About this exercise:
Every line from the one containing "white cheese: 4 -> 6" to the end of the records below, written out word for word, is the whole answer.

Records for this task:
★ ★ ★ ★ ★

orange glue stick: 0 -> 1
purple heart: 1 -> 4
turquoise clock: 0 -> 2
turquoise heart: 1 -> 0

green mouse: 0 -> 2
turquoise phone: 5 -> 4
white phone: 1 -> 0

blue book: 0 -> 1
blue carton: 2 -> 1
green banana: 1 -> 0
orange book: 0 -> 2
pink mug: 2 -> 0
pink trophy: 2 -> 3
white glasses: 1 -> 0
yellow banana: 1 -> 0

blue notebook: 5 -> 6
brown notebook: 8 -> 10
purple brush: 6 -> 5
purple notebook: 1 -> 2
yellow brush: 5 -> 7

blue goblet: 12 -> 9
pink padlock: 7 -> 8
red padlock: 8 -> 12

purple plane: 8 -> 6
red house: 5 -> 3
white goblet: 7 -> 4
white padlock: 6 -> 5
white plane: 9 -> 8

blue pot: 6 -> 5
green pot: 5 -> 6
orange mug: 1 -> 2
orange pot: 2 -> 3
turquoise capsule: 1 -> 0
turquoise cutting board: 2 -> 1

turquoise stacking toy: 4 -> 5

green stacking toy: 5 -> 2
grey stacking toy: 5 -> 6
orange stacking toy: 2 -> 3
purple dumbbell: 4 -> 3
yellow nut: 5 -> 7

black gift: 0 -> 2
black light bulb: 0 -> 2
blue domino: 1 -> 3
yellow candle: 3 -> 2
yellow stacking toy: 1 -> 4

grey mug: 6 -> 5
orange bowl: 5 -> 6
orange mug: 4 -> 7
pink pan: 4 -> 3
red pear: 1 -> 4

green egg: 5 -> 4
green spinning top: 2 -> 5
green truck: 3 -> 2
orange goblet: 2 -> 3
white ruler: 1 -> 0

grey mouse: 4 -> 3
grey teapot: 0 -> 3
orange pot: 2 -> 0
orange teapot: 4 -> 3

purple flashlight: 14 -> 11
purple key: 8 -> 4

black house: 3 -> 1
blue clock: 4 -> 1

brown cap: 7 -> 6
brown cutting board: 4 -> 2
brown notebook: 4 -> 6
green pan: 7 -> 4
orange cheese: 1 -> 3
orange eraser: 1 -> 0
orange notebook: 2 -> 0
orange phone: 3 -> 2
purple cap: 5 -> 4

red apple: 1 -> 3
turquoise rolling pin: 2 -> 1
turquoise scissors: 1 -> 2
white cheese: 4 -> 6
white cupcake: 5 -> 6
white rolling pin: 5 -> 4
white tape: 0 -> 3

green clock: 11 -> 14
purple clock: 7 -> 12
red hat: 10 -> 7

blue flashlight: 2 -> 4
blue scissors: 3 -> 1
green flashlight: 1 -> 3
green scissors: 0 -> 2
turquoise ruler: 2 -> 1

★ ★ ★ ★ ★

Result of the exercise:
white cheese: 4 -> 6
white cupcake: 5 -> 6
white rolling pin: 5 -> 4
white tape: 0 -> 3

green clock: 11 -> 14
purple clock: 7 -> 12
red hat: 10 -> 7

blue flashlight: 2 -> 4
blue scissors: 3 -> 1
green flashlight: 1 -> 3
green scissors: 0 -> 2
turquoise ruler: 2 -> 1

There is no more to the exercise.